(What the task asks): Required from the data below: the exact lines starting at the line containing "orange cross: (20, 65) -> (18, 40), moved" and ending at the line containing "orange ellipse: (433, 764)", with both ends kept and all pictures dropped.

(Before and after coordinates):
══════════════════════════════

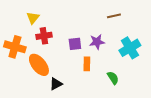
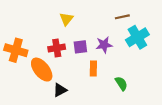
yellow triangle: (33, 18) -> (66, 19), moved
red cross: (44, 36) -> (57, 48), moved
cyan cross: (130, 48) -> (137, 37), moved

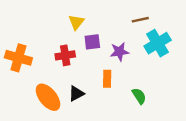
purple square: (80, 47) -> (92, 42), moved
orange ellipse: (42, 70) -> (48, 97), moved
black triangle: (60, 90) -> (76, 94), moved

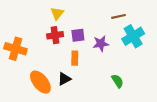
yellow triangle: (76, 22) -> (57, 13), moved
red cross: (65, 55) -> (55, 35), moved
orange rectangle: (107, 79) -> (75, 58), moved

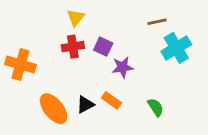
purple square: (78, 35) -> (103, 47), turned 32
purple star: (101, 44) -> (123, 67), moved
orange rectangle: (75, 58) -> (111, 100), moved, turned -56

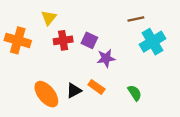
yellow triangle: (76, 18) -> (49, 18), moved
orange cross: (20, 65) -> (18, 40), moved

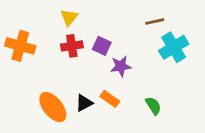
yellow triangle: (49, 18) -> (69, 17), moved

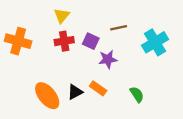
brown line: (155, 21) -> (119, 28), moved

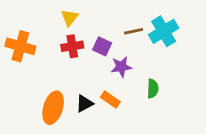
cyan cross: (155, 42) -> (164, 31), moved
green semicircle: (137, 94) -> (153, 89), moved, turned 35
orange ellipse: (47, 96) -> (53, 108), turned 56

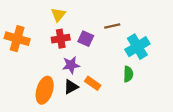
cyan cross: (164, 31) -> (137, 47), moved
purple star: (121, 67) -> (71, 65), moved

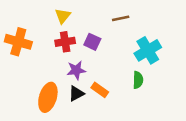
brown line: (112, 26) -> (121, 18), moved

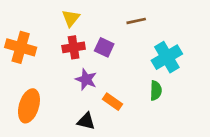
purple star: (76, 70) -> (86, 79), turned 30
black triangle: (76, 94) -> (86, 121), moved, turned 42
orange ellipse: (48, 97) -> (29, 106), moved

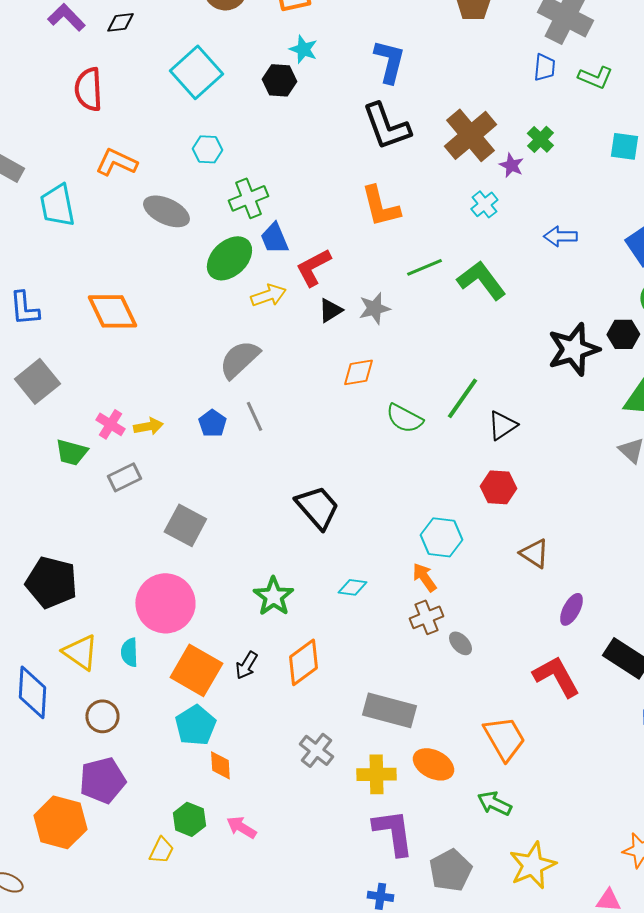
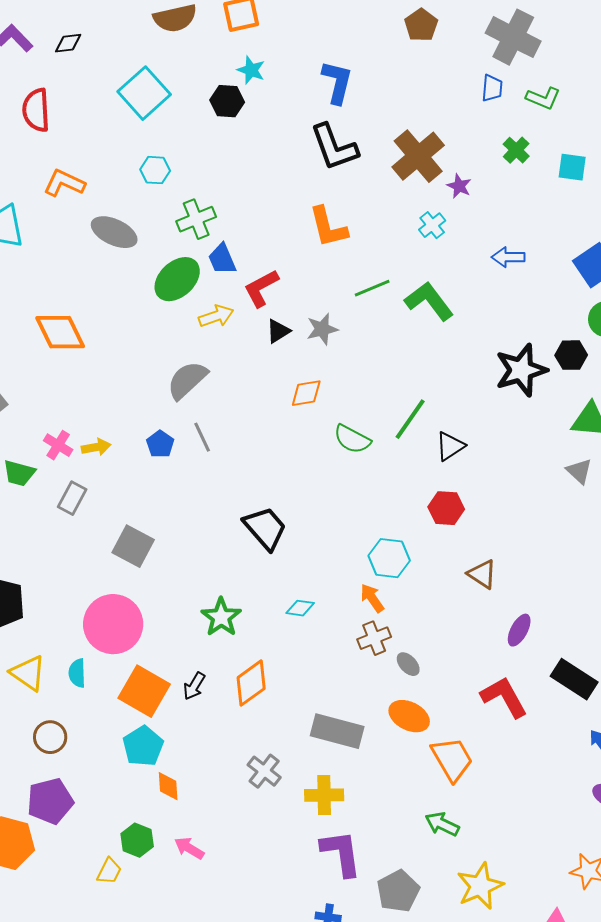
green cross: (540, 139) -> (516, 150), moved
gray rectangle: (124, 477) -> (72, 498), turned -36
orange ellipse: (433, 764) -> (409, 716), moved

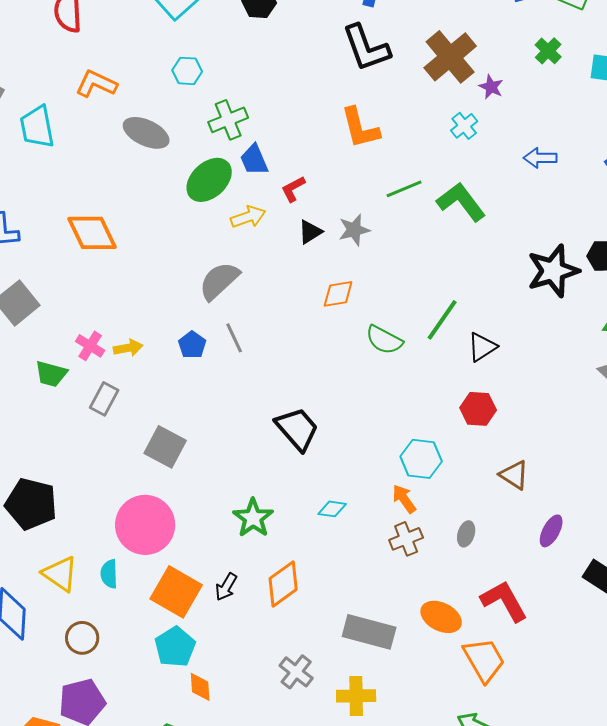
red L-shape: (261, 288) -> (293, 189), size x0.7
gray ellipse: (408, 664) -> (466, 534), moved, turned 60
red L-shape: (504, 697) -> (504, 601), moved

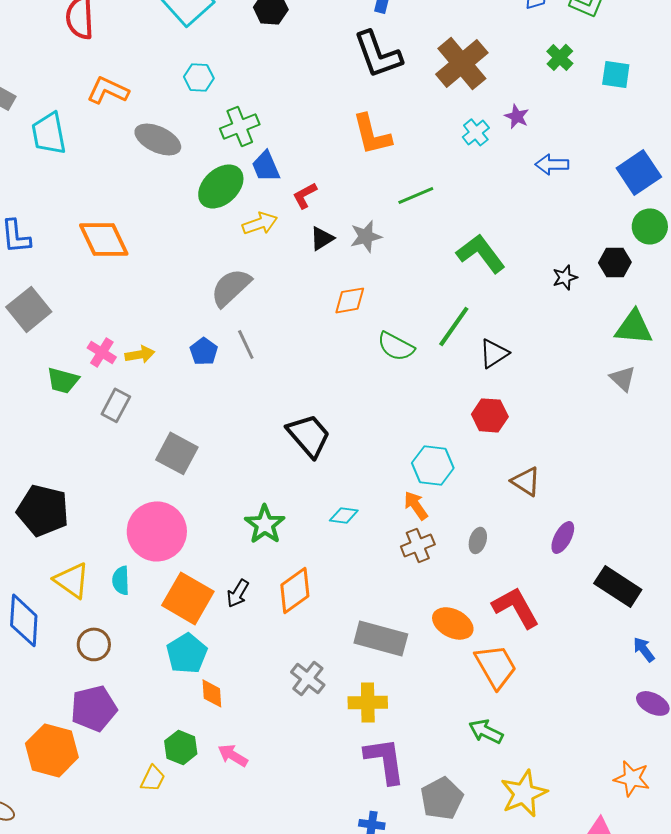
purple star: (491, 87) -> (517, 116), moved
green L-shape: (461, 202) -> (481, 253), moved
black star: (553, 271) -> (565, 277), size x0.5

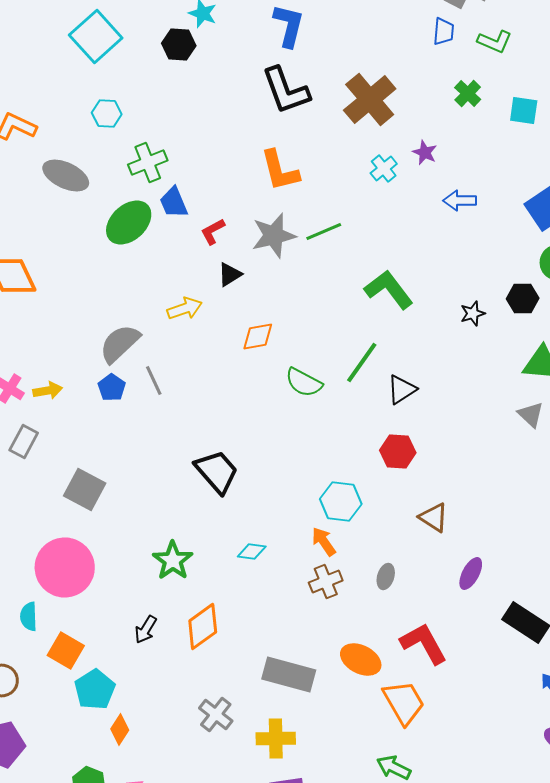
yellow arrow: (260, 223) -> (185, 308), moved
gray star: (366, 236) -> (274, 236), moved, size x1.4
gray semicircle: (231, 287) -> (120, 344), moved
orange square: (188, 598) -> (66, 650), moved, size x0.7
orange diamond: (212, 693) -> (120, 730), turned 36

══════════════════════════════

(Answer for the task):
orange cross: (20, 65) -> (18, 40), moved

yellow triangle: (49, 18) -> (69, 17), moved

brown line: (155, 21) -> (119, 28), moved

cyan cross: (155, 42) -> (164, 31), moved
green semicircle: (137, 94) -> (153, 89), moved, turned 35
orange ellipse: (47, 96) -> (53, 108), turned 56

cyan cross: (164, 31) -> (137, 47), moved
purple star: (121, 67) -> (71, 65), moved

brown line: (112, 26) -> (121, 18), moved

purple star: (76, 70) -> (86, 79), turned 30
black triangle: (76, 94) -> (86, 121), moved, turned 42
orange ellipse: (48, 97) -> (29, 106), moved

green cross: (540, 139) -> (516, 150), moved
gray rectangle: (124, 477) -> (72, 498), turned -36
orange ellipse: (433, 764) -> (409, 716), moved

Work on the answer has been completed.